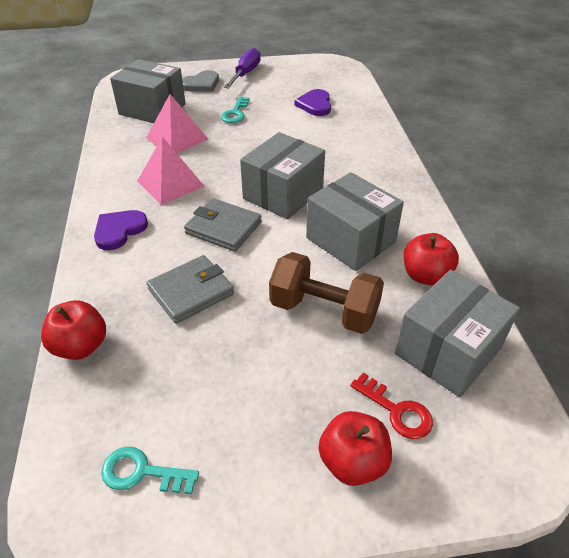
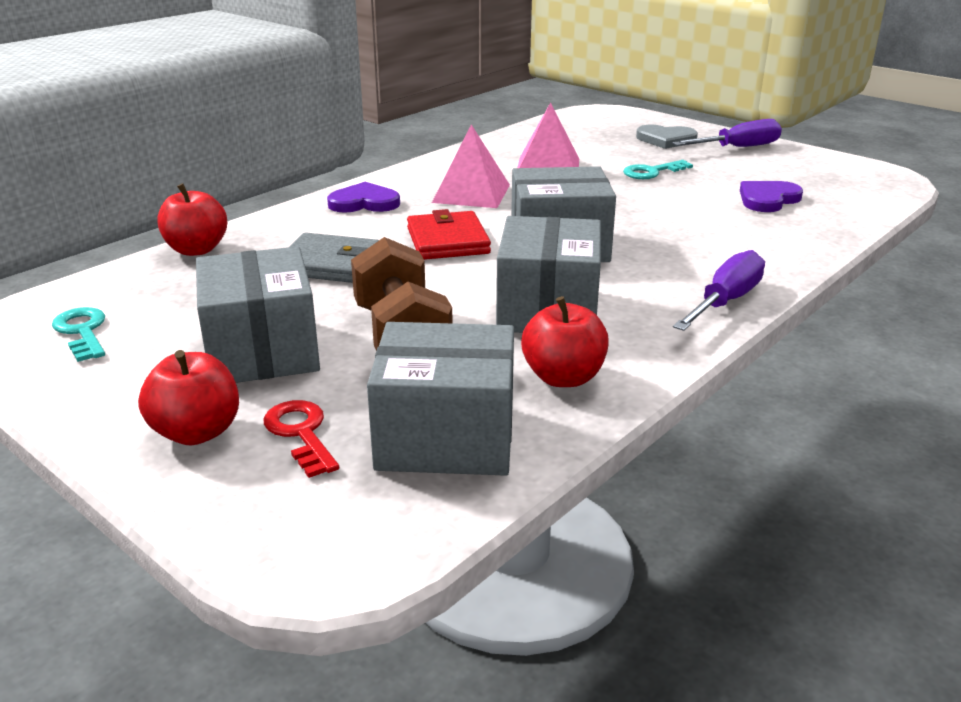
camera: 50 degrees right, 15 degrees down
(152, 109) = (572, 140): grey box -> grey box (262, 350)
(223, 228) = (447, 241): grey wallet -> red wallet
(396, 410) = (301, 434): red key -> red key turned 150 degrees clockwise
(403, 183) = (725, 302): none -> purple screwdriver

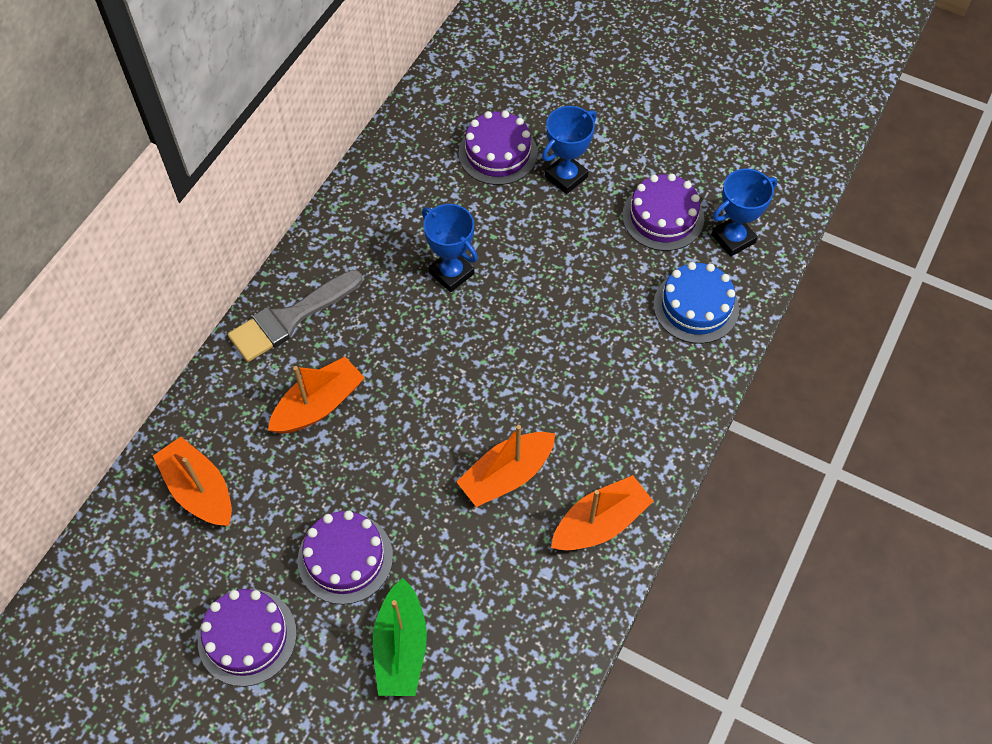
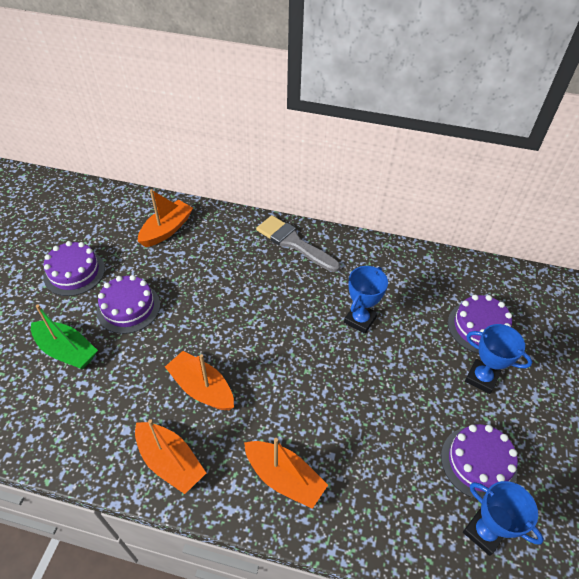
camera: 75 degrees right, 10 degrees down
(319, 405) = (235, 270): orange boat -> orange boat (284, 478)
(401, 647) = (67, 351): green boat -> green boat turned 135 degrees counterclockwise
(696, 306) = (395, 507): blue cake -> none

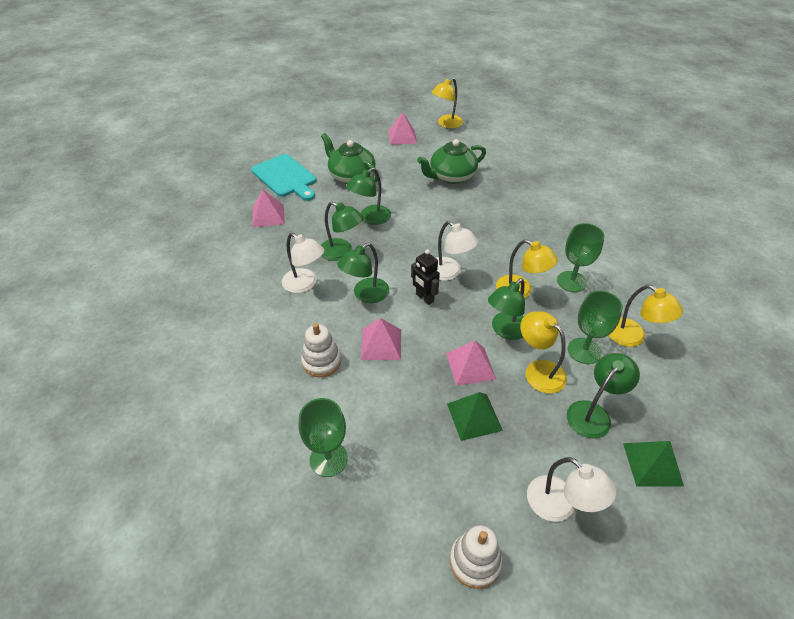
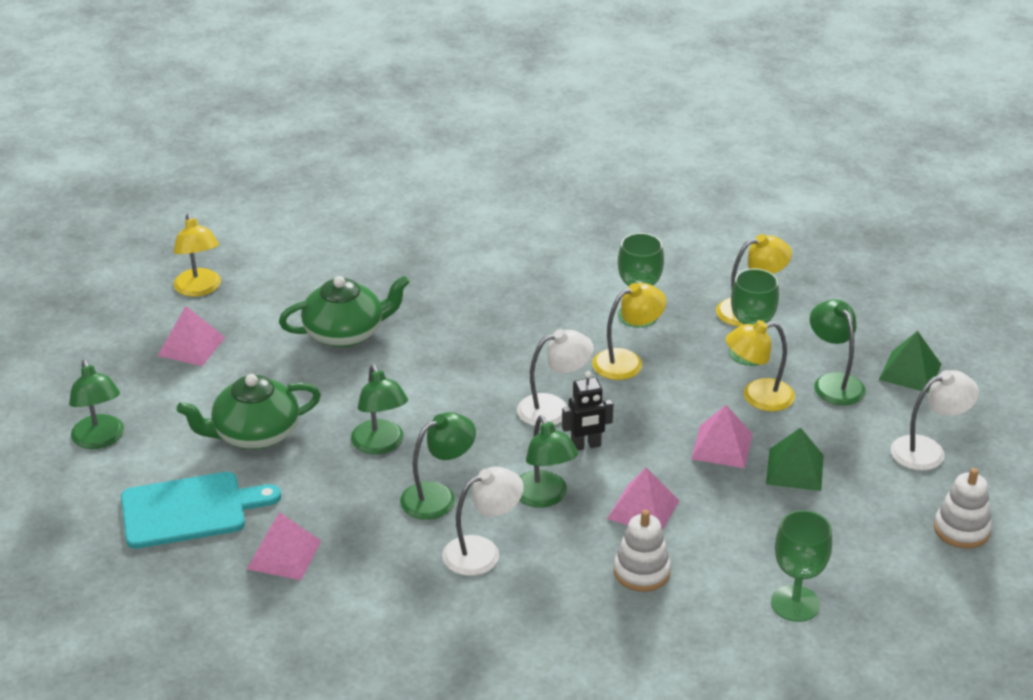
camera: 65 degrees left, 10 degrees down
(451, 176) = (345, 333): green teapot -> green teapot turned 105 degrees counterclockwise
(505, 331) = (684, 398): green lamp -> green lamp (100, 440)

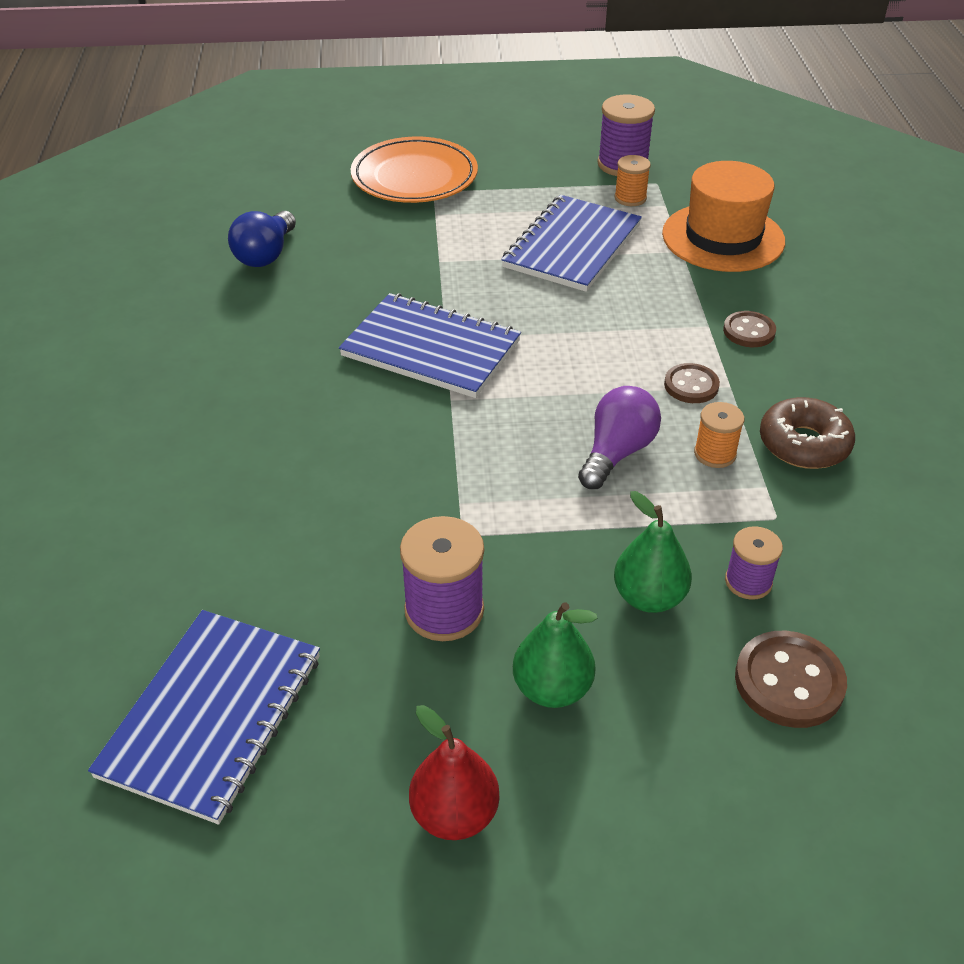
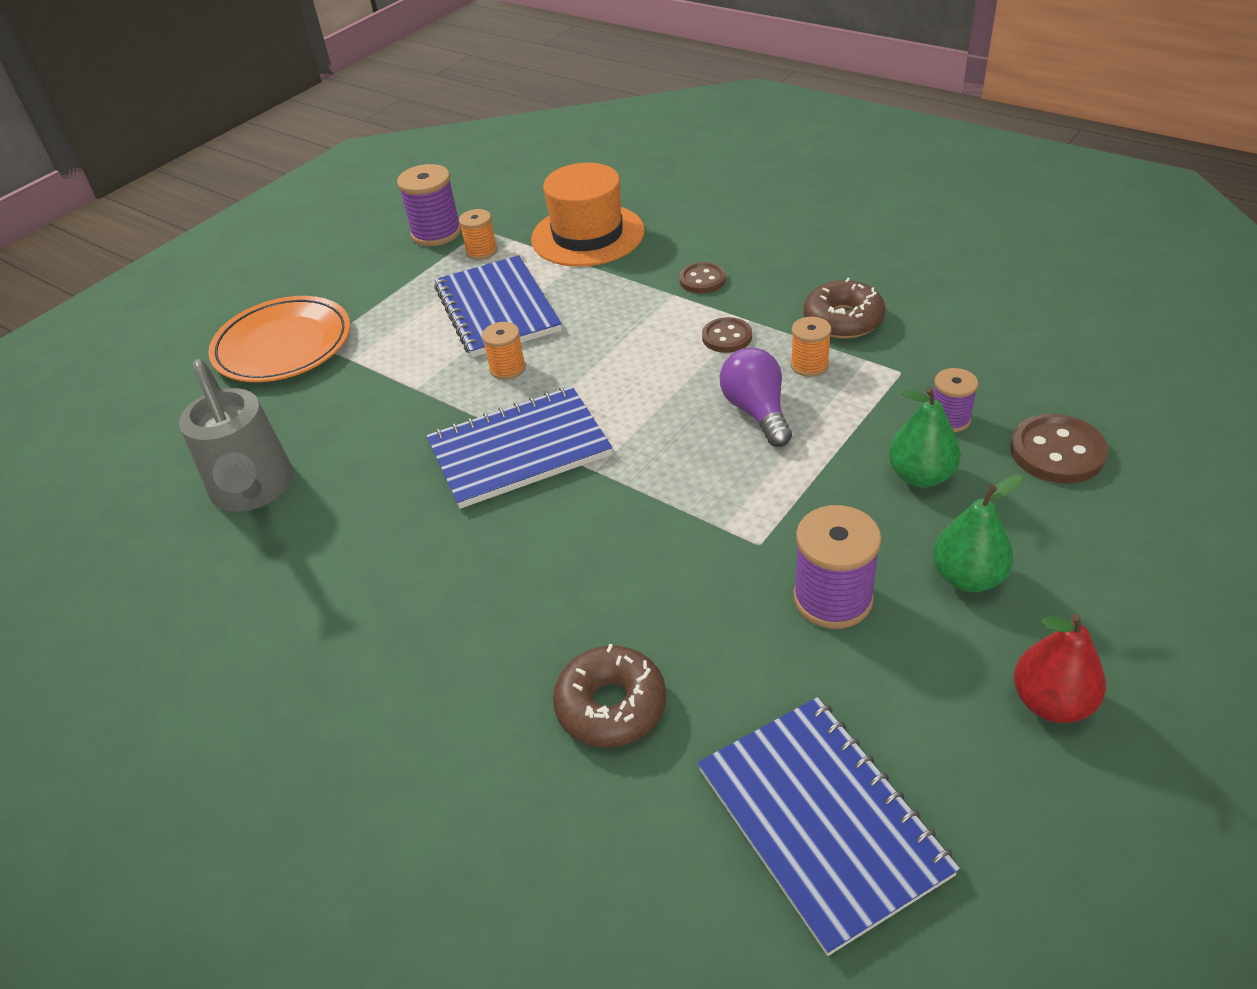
camera: 45 degrees left, 0 degrees up
(226, 539) = (611, 706): none -> brown donut
(266, 255) = (254, 491): blue light bulb -> grey watering can
(511, 291) = (507, 368): none -> orange spool

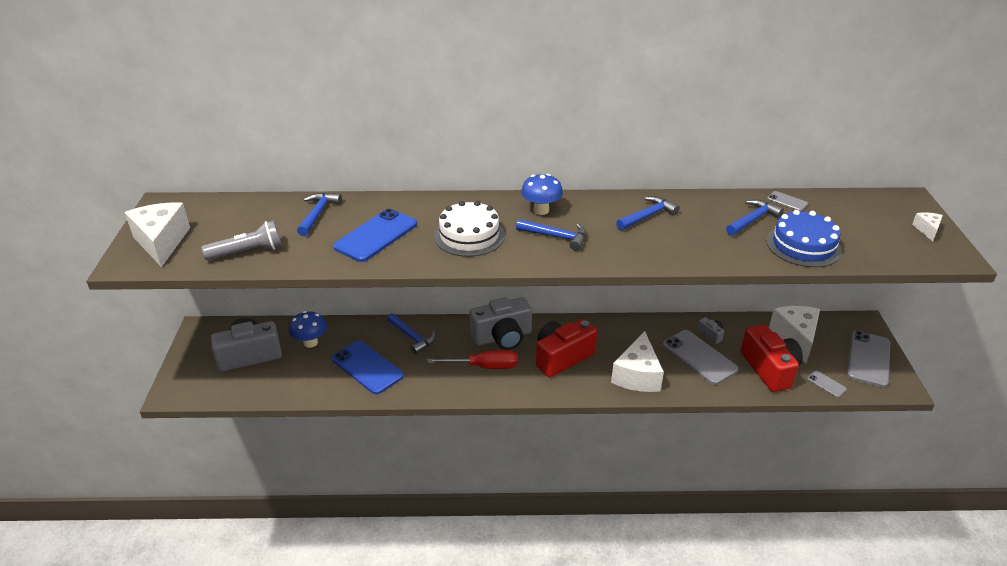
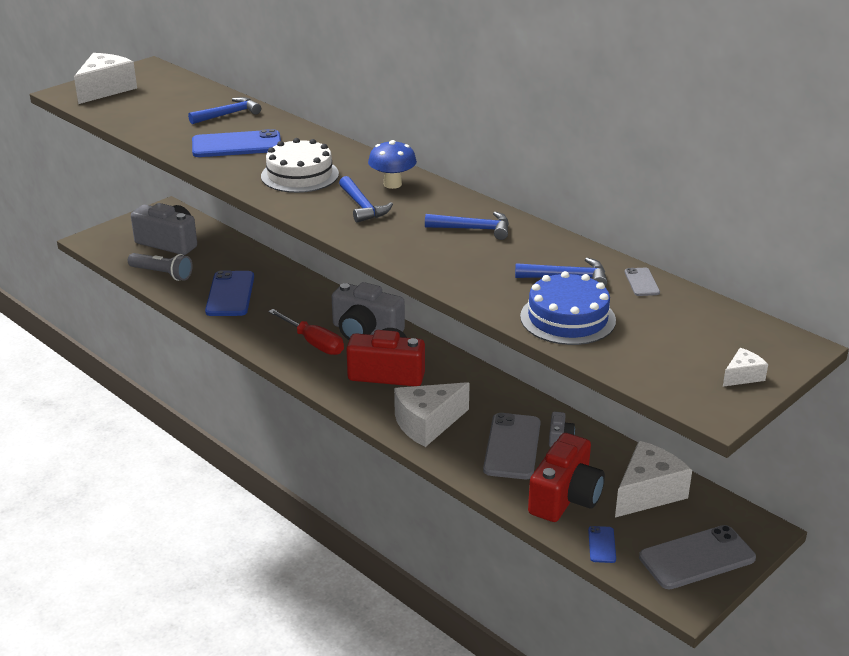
camera: 45 degrees right, 5 degrees down
(247, 252) = (140, 118): grey flashlight -> grey flashlight (162, 274)
(310, 342) = (220, 256): blue mushroom -> none
(412, 337) = (296, 292): blue hammer -> none
(826, 384) = (602, 545): grey phone -> blue phone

• What is being asked
Only the lines above from the one containing "(403, 183) = (725, 302): none" through the one containing "(696, 306) = (395, 507): blue cake -> none" should be returned, verbatim and inclusive, with pictures excluded.

• Finished exercise
(403, 183) = (725, 302): none -> purple screwdriver

camera: 75 degrees right, 10 degrees down
(319, 405) = (235, 270): orange boat -> orange boat (284, 478)
(401, 647) = (67, 351): green boat -> green boat turned 135 degrees counterclockwise
(696, 306) = (395, 507): blue cake -> none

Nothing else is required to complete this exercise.